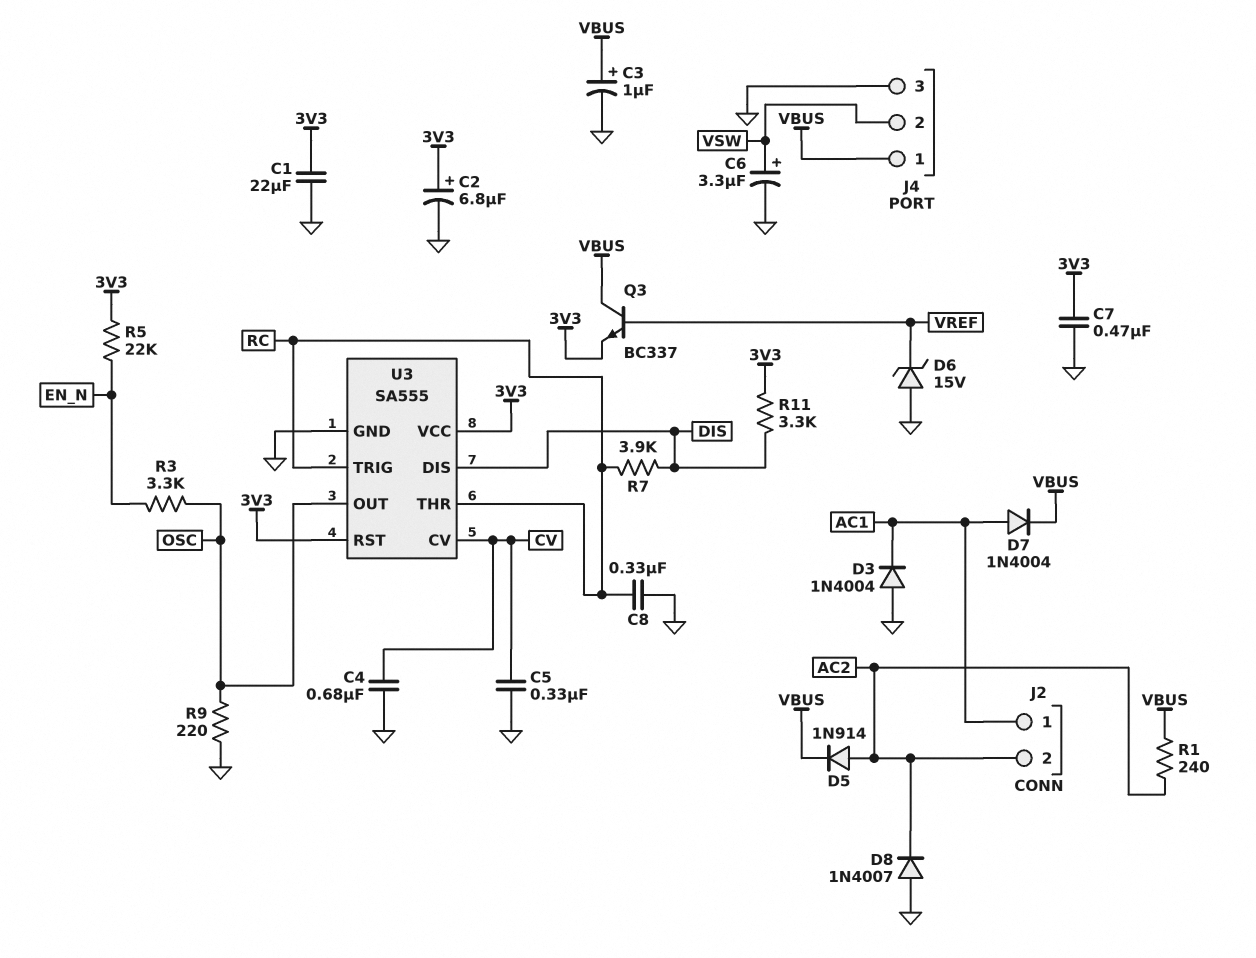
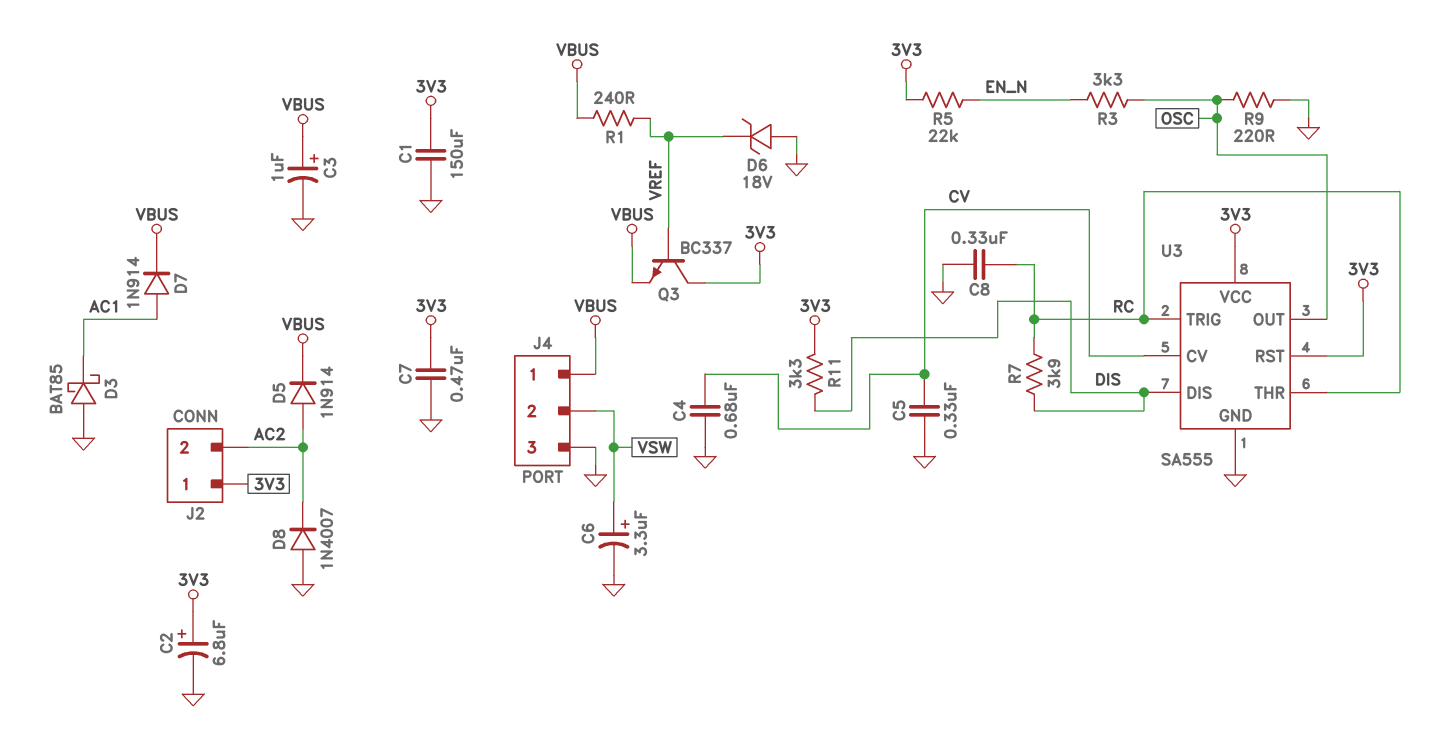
C1: 22uF (3V3, GND) -> 150uF (3V3, GND)
D3: diode 1N4004 (A GND, K AC1) -> schottky BAT85 (A GND, K AC1)
D6: zener 15V (A GND, K VREF) -> zener 18V (A GND, K VREF)
D7: diode 1N4004 (A AC1, K VBUS) -> diode 1N914 (A AC1, K VBUS)
J2 pin 1: AC1 -> 3V3
Q3: NPN BC337 (B VREF, C VBUS, E 3V3) -> NPN BC337 (B VREF, C 3V3, E VBUS)
R1: 240 (AC2, VBUS) -> 240 (VBUS, VREF)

◇ ◇ ◇ ◇ ◇ ◇ ◇

Exercise description: Match on "diode": copy every line in the records that has it.

Reply to the task:
D3: diode 1N4004 (A GND, K AC1) -> schottky BAT85 (A GND, K AC1)
D7: diode 1N4004 (A AC1, K VBUS) -> diode 1N914 (A AC1, K VBUS)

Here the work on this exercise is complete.